(Data items)
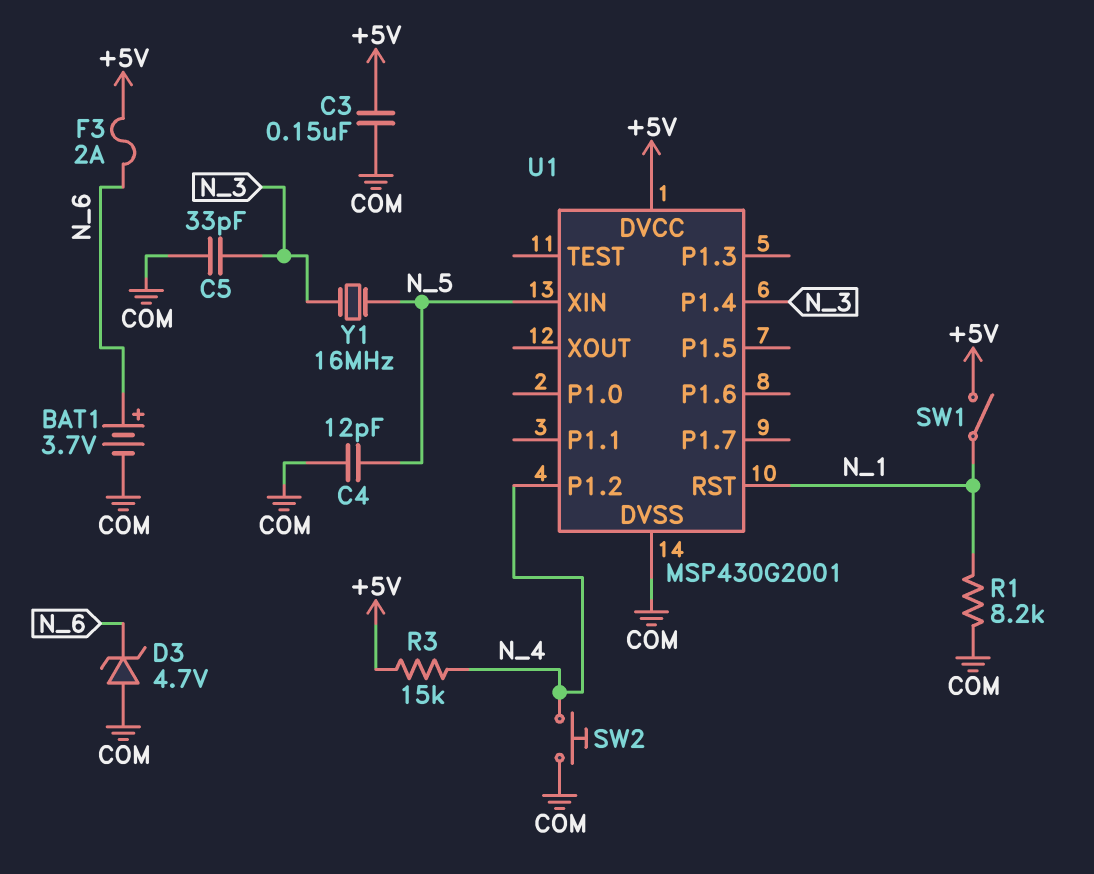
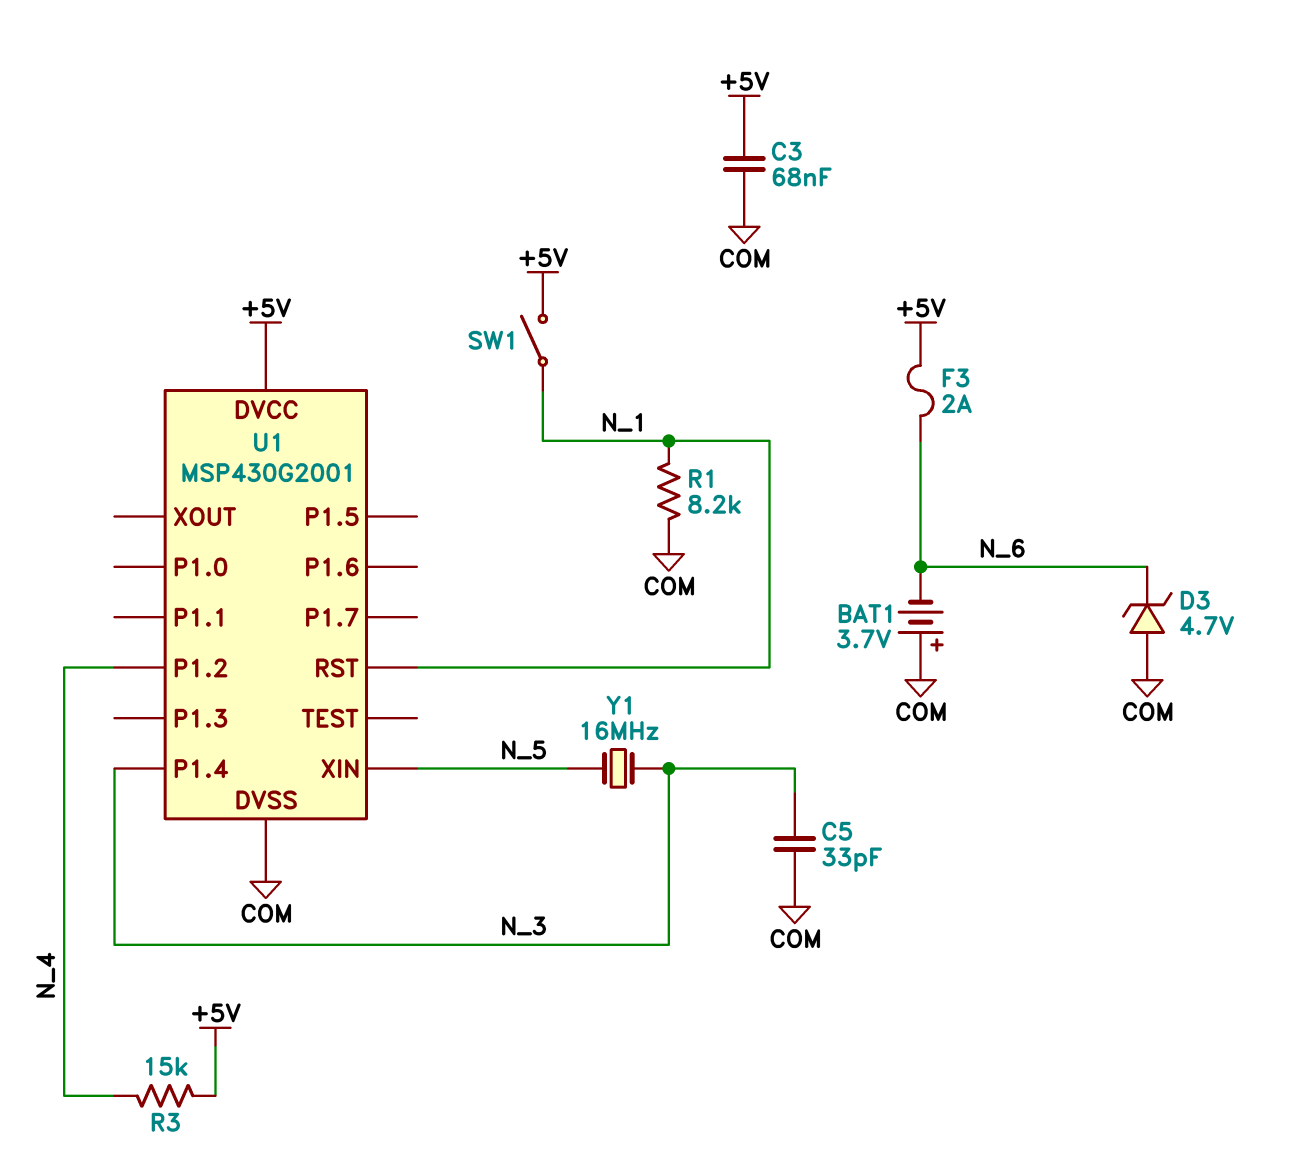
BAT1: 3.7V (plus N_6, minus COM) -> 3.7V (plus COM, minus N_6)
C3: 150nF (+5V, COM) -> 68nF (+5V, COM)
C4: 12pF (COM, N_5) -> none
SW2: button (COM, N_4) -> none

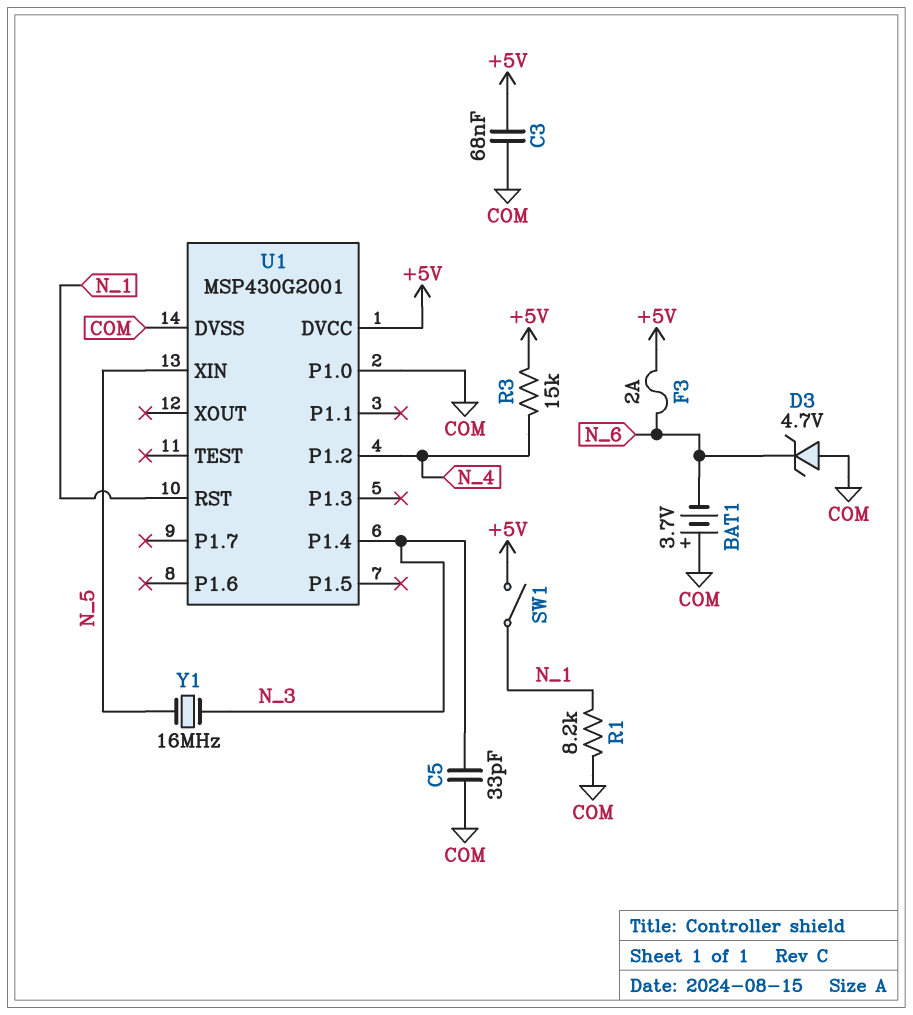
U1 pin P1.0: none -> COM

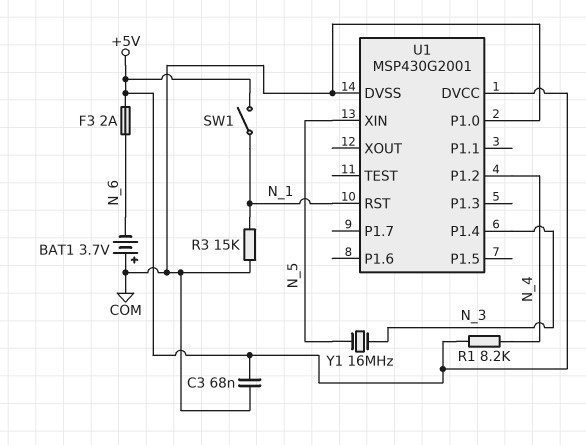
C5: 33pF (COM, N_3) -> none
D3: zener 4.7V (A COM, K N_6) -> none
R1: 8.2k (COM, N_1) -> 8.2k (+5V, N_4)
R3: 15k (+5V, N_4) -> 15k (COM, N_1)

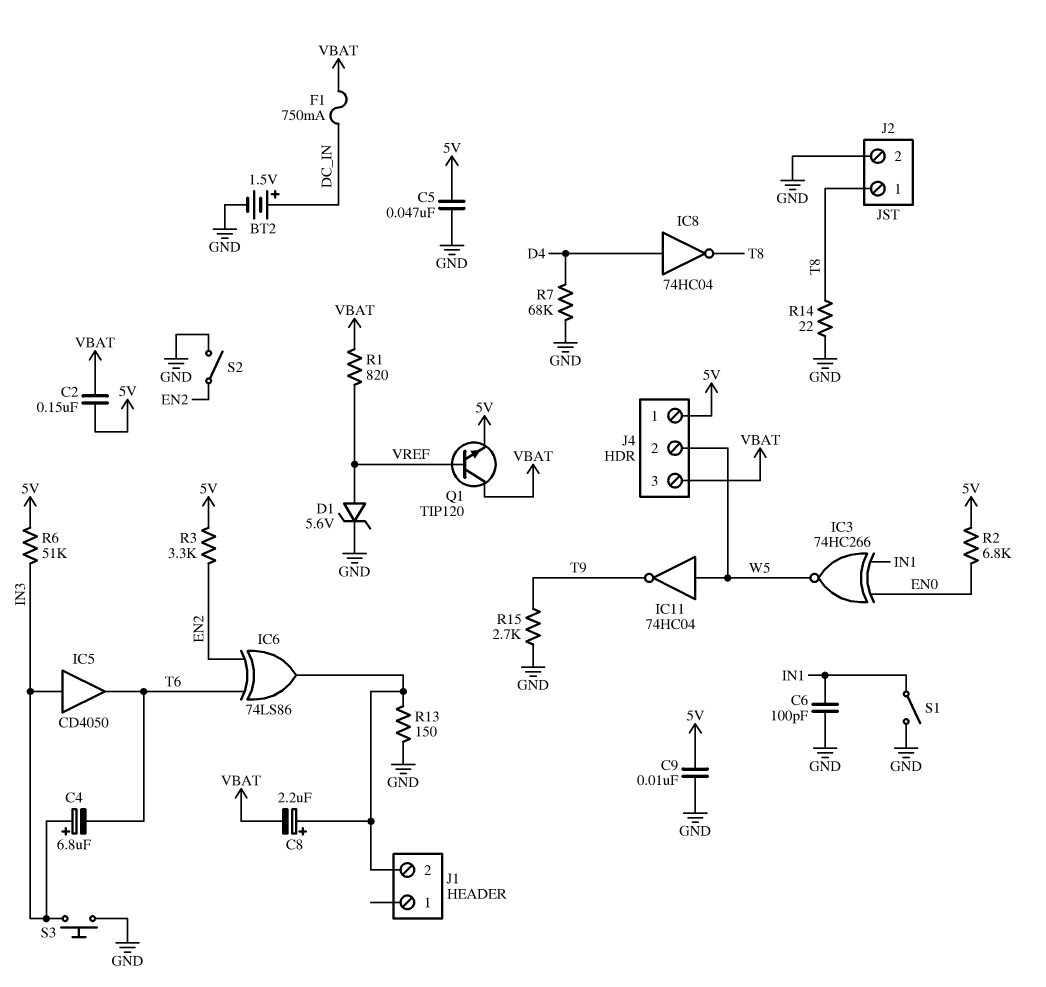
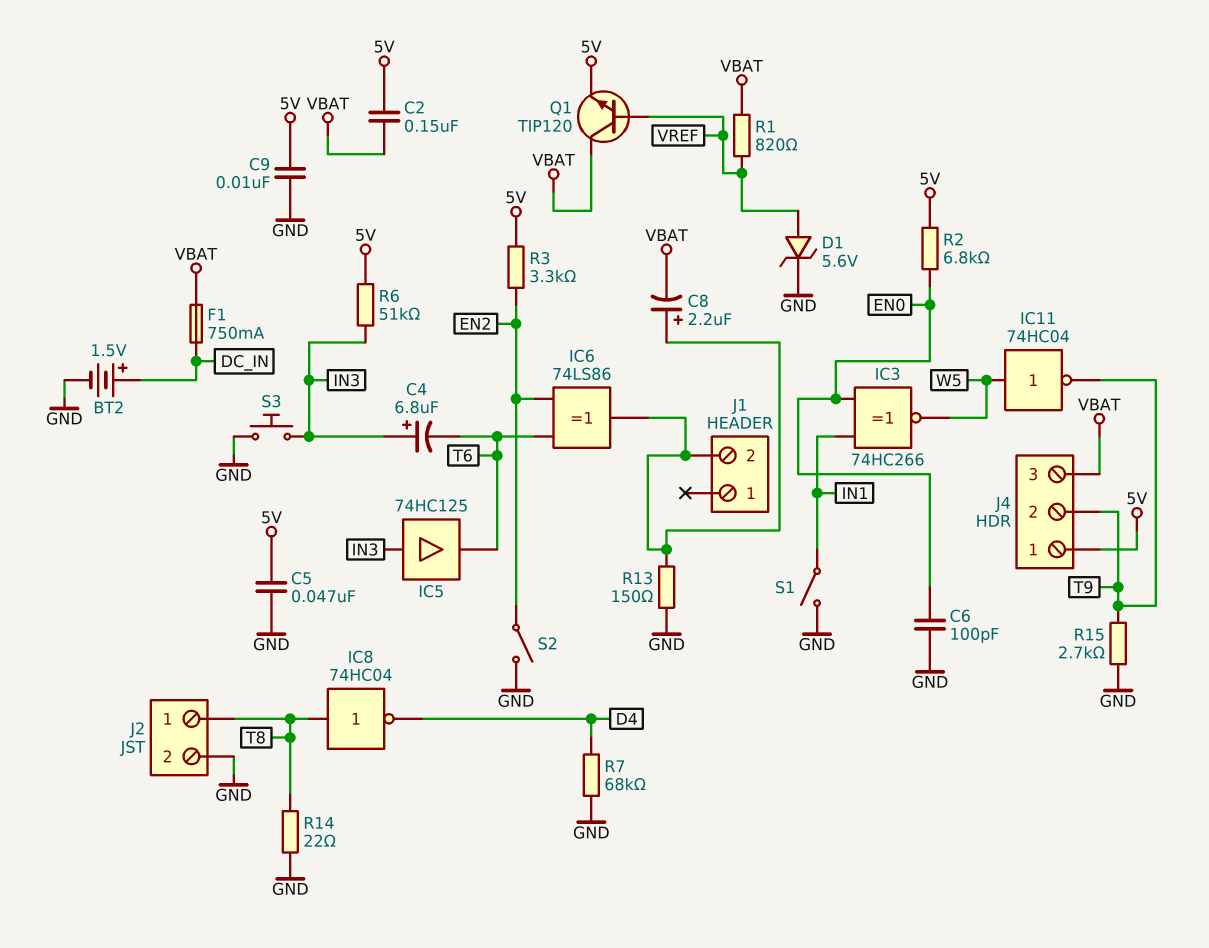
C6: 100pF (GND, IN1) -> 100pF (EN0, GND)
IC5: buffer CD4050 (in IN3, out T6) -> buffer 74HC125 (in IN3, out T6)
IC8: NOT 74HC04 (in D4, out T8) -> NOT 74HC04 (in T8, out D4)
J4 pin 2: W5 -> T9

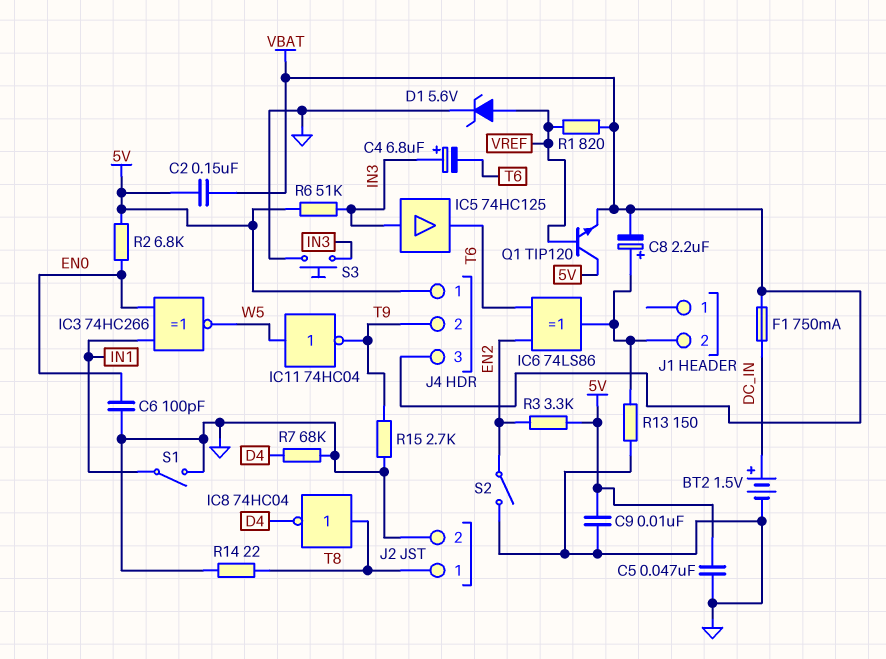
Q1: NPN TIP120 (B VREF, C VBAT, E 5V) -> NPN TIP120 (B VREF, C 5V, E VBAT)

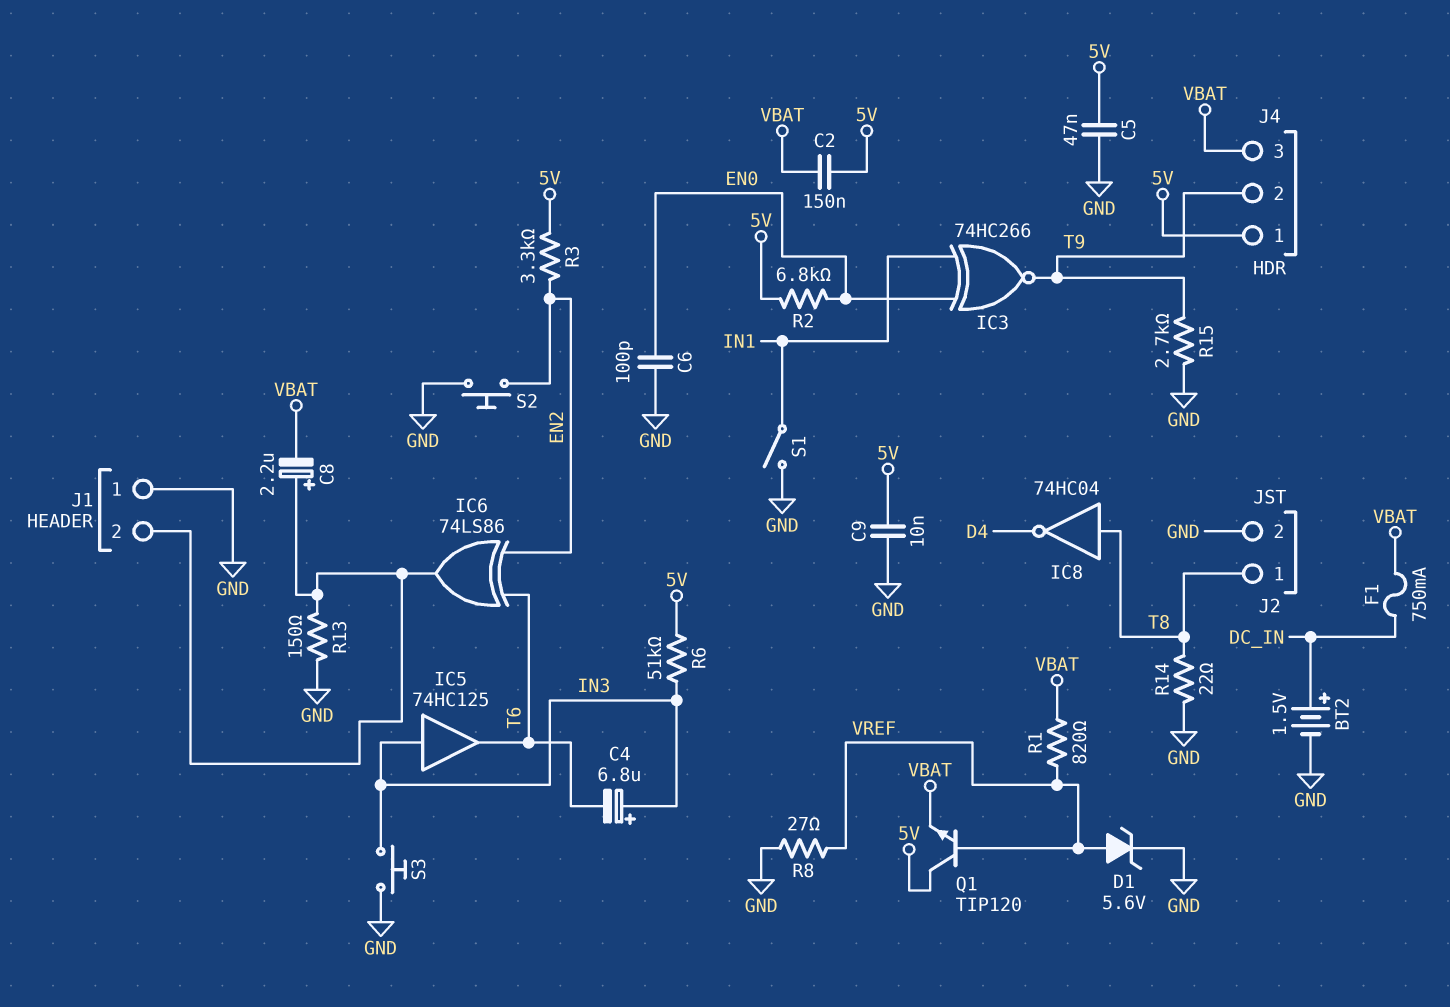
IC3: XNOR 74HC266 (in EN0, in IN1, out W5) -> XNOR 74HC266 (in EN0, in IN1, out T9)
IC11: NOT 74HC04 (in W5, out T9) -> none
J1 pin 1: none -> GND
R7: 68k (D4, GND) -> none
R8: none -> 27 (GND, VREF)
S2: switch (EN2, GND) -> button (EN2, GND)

**Task directions**
Gather every line from the entries above where the word "VREF" appears, and copy them.

**Expected output**
Q1: NPN TIP120 (B VREF, C VBAT, E 5V) -> NPN TIP120 (B VREF, C 5V, E VBAT)
R8: none -> 27 (GND, VREF)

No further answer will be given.